■ The task
Output every entry below word for word, minus the images.

■ Provided entries
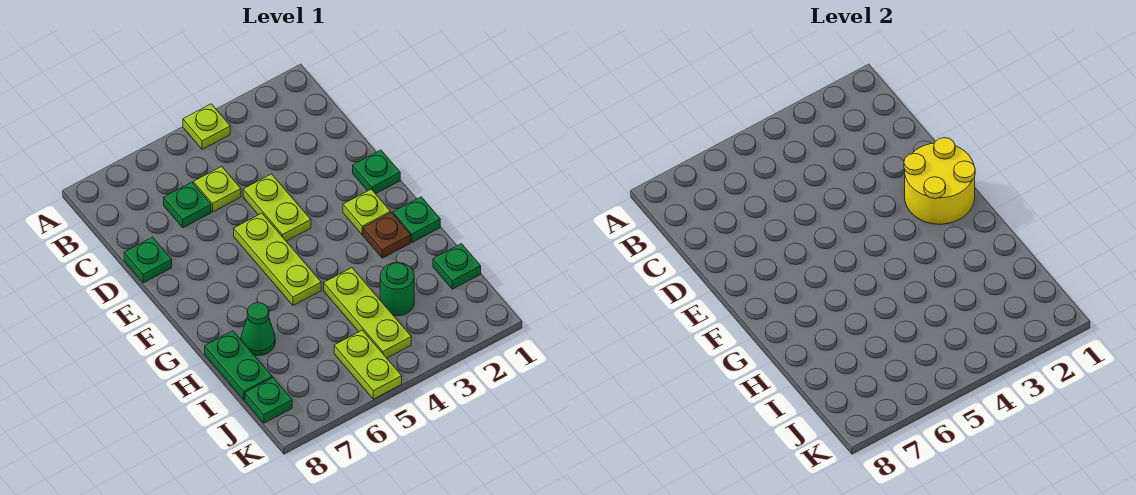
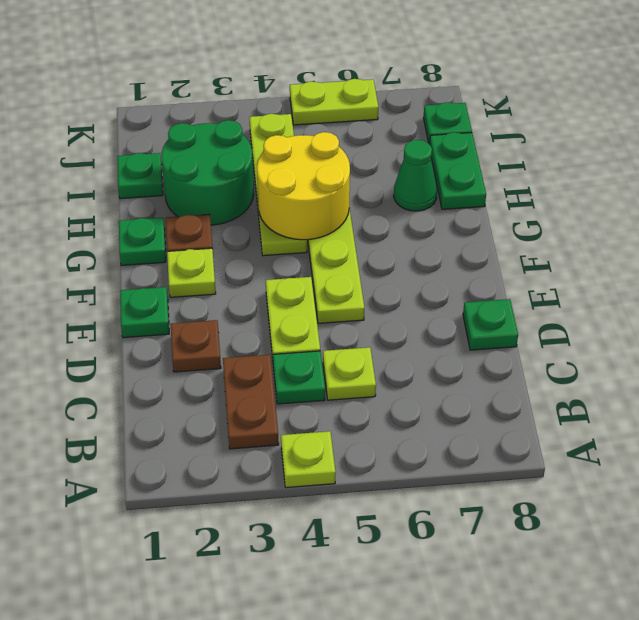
none -> brown plate B3:C3 level 1
green plate C6 level 1 -> green plate C4 level 1
none -> brown plate D2 level 1
yellow round brick E1:F2 level 2 -> yellow round brick G4:H5 level 2
lime plate H4:J4 level 1 -> lime plate G4:J4 level 1
green round brick I3 level 1 -> green round brick H2:I3 level 1
lime plate J5:K5 level 1 -> lime plate K5:K6 level 1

■ Exercise answer
none -> brown plate B3:C3 level 1
green plate C6 level 1 -> green plate C4 level 1
none -> brown plate D2 level 1
yellow round brick E1:F2 level 2 -> yellow round brick G4:H5 level 2
lime plate H4:J4 level 1 -> lime plate G4:J4 level 1
green round brick I3 level 1 -> green round brick H2:I3 level 1
lime plate J5:K5 level 1 -> lime plate K5:K6 level 1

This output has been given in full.